Saved entries
———
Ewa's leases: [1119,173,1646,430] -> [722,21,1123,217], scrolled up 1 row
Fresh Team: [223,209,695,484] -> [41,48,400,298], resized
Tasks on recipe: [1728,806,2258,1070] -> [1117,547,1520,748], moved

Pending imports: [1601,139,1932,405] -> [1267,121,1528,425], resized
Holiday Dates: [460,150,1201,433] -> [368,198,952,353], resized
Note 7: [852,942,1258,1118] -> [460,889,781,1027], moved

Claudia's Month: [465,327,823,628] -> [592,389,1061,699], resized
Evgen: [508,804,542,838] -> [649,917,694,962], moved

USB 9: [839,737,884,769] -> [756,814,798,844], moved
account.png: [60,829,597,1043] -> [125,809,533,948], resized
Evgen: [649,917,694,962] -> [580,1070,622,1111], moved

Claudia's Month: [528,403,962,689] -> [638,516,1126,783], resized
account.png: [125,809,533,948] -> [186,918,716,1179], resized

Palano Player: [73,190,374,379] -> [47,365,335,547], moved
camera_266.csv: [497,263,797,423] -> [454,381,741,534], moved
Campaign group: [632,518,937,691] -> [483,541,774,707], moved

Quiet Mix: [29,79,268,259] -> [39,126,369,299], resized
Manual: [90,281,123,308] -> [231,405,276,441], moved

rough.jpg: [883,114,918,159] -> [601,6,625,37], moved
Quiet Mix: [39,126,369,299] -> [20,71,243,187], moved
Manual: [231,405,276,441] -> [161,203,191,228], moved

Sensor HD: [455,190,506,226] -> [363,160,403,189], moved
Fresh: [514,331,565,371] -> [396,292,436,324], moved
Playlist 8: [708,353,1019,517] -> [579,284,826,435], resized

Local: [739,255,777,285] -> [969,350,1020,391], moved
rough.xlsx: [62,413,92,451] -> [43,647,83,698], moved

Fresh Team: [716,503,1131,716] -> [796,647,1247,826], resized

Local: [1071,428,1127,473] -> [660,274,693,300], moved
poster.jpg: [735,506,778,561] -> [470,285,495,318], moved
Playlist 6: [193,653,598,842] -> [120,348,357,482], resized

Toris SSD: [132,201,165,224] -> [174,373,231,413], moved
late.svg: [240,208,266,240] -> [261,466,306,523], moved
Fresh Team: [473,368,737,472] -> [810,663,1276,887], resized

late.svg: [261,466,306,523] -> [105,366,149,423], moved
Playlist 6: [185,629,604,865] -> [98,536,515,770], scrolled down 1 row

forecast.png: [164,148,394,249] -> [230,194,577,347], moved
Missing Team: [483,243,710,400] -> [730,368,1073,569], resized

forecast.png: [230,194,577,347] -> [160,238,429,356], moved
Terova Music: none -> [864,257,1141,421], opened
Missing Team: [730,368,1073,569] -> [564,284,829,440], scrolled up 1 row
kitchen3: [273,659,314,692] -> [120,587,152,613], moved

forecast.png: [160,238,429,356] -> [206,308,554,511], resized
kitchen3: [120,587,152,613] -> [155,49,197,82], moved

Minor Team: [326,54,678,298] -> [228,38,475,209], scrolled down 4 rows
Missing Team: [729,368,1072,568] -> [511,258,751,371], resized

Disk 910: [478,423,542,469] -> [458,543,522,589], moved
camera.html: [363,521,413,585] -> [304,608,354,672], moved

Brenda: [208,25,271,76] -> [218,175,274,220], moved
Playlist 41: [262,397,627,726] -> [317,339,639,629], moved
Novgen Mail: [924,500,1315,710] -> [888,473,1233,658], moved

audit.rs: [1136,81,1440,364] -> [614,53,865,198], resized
———
* ABOUT THIS EXERCISE *
Lines in the records above that carry the word "Team" are to be located and copied.

* ANSWER AREA *
Fresh Team: [223,209,695,484] -> [41,48,400,298], resized
Fresh Team: [716,503,1131,716] -> [796,647,1247,826], resized
Fresh Team: [473,368,737,472] -> [810,663,1276,887], resized
Missing Team: [483,243,710,400] -> [730,368,1073,569], resized
Missing Team: [730,368,1073,569] -> [564,284,829,440], scrolled up 1 row
Minor Team: [326,54,678,298] -> [228,38,475,209], scrolled down 4 rows
Missing Team: [729,368,1072,568] -> [511,258,751,371], resized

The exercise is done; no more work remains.